* _YOUR OBJECTIVE_
Transcribe each record exactly; skip any picture.

* _EXTRACTED INFORMATION_
==============================

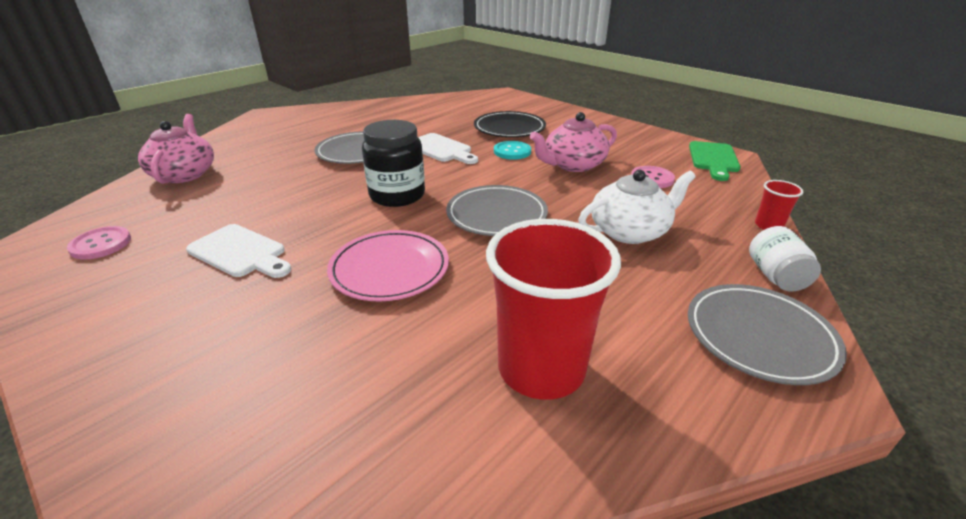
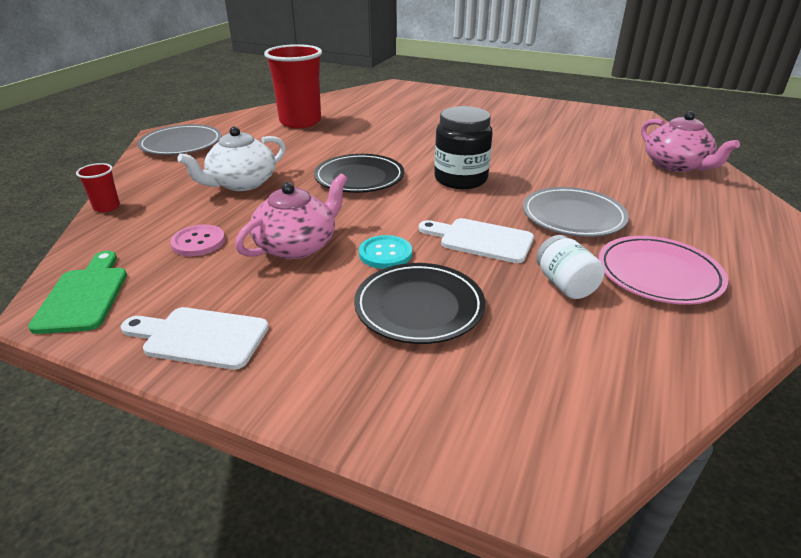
camera: 160 degrees right, 0 degrees up
(101, 244) = (600, 124): pink button -> none
(240, 252) = (511, 132): white cutting board -> white cutting board (200, 337)
(389, 269) = (408, 139): pink plate -> pink plate (658, 274)
(496, 215) = (359, 178): grey plate -> black plate
(775, 276) = (142, 171): white jar -> white jar (565, 285)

==============================

* _RESULT BELOW_
camera: 160 degrees right, 0 degrees up
(101, 244) = (600, 124): pink button -> none
(240, 252) = (511, 132): white cutting board -> white cutting board (200, 337)
(389, 269) = (408, 139): pink plate -> pink plate (658, 274)
(496, 215) = (359, 178): grey plate -> black plate
(775, 276) = (142, 171): white jar -> white jar (565, 285)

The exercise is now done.